[Opening Records for processing section]

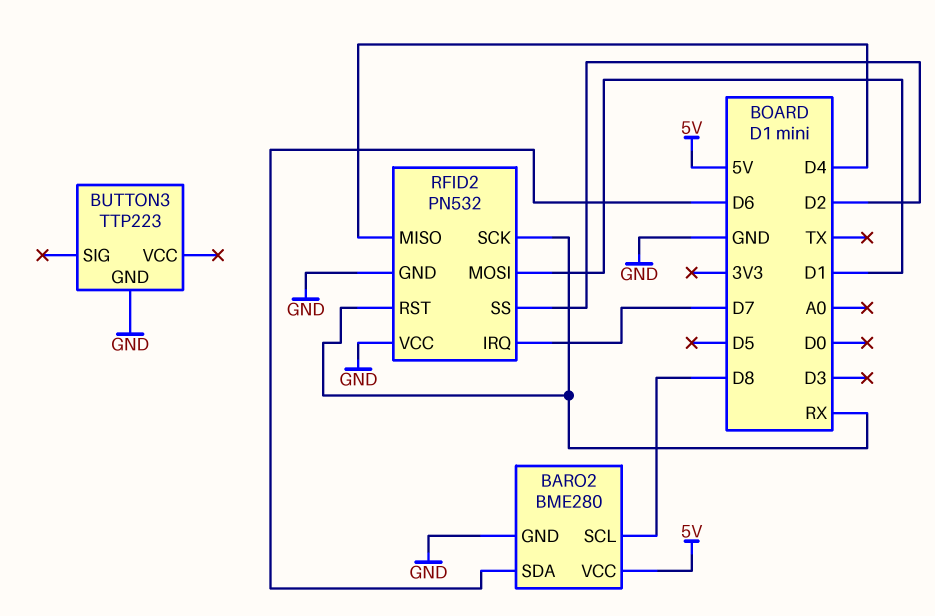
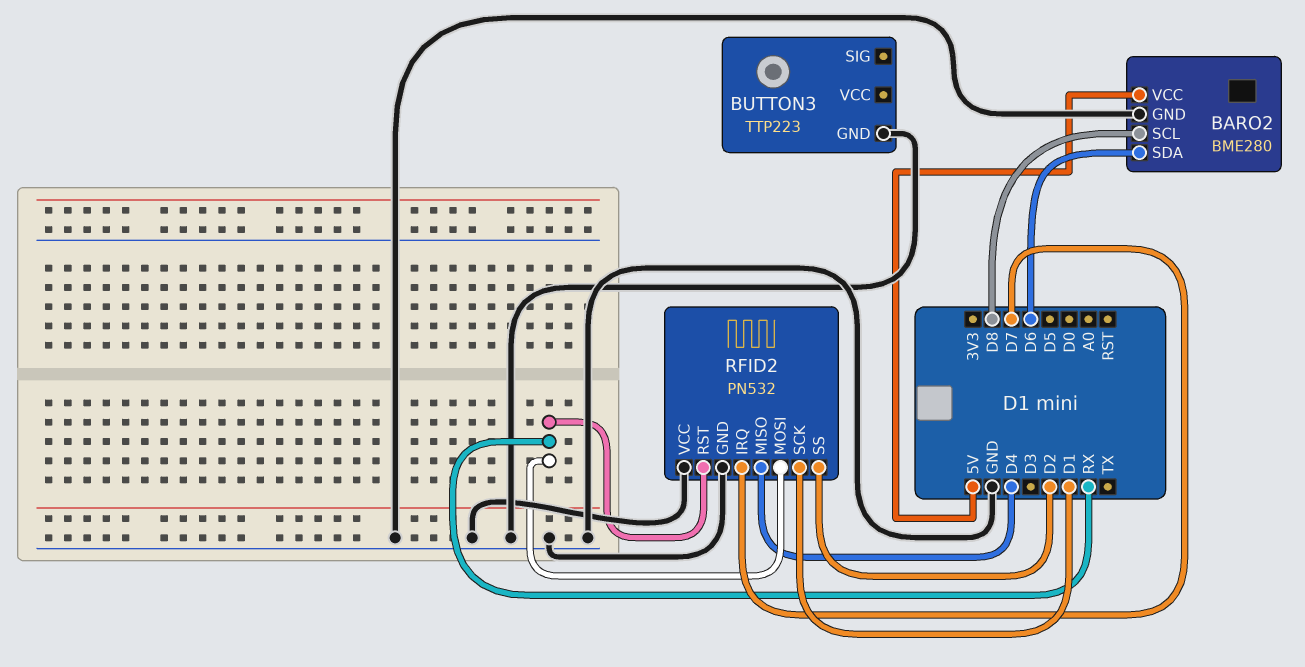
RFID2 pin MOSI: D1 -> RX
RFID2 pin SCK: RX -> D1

[Closing Records for processing section]
[Opening Records for processing section]

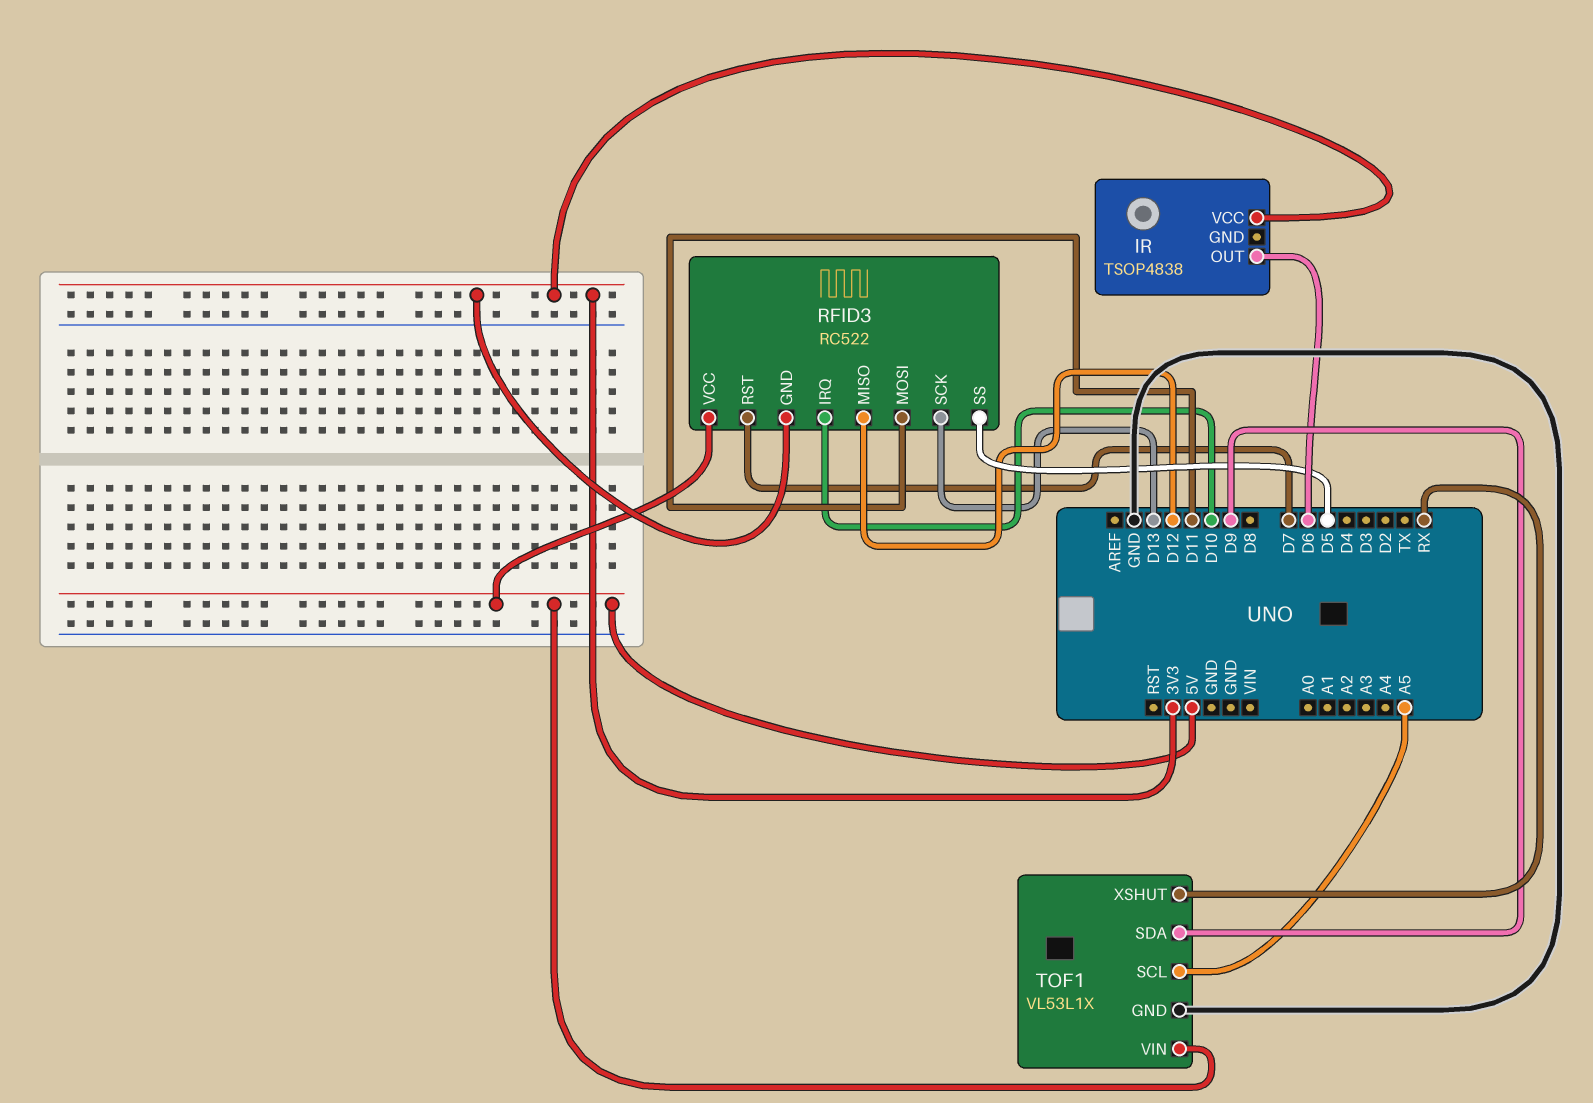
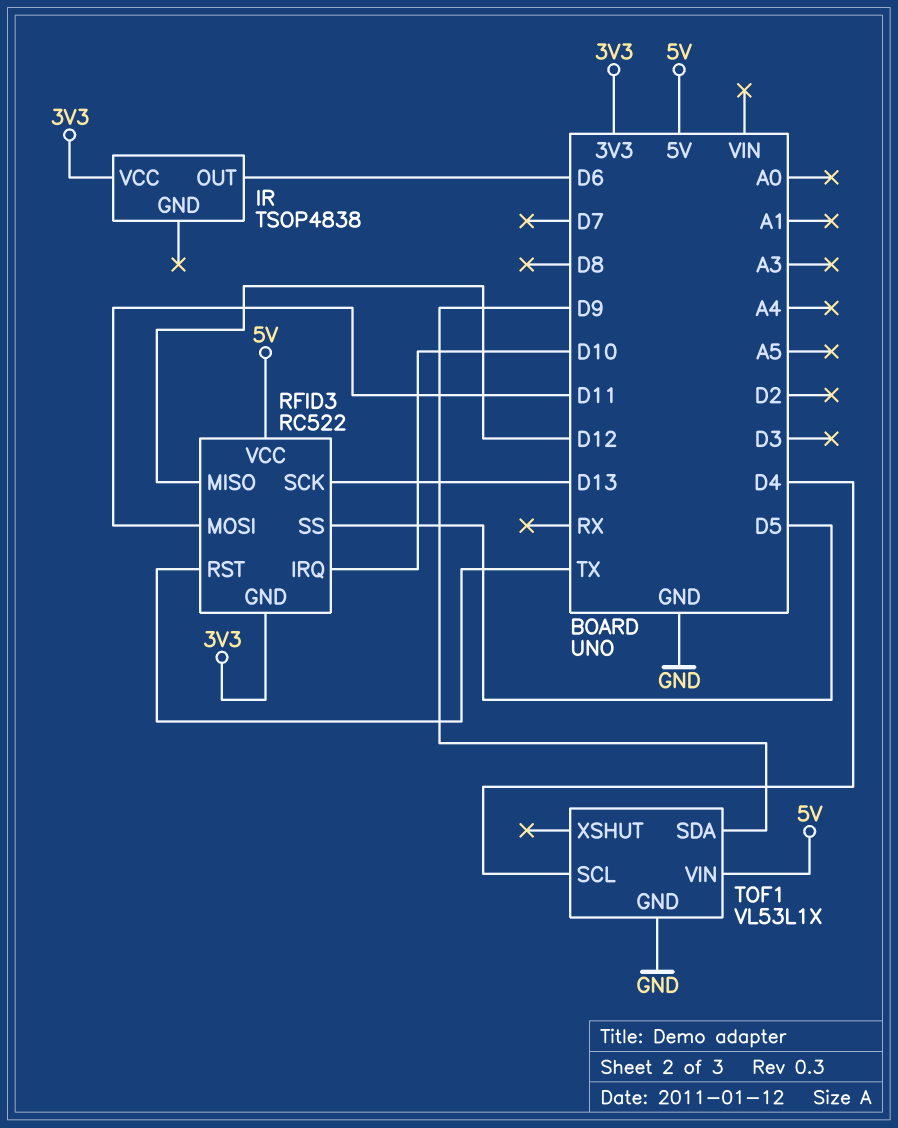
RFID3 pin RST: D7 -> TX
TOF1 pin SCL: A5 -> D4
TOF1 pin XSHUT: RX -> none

[Closing Records for processing section]

### [What the task requires]
Look back at the entries above and repeat, unchanged, every line from the line holding "RFID3 pin RST: D7 -> TX" through the line holding "TOF1 pin XSHUT: RX -> none".

### [Solved problem]
RFID3 pin RST: D7 -> TX
TOF1 pin SCL: A5 -> D4
TOF1 pin XSHUT: RX -> none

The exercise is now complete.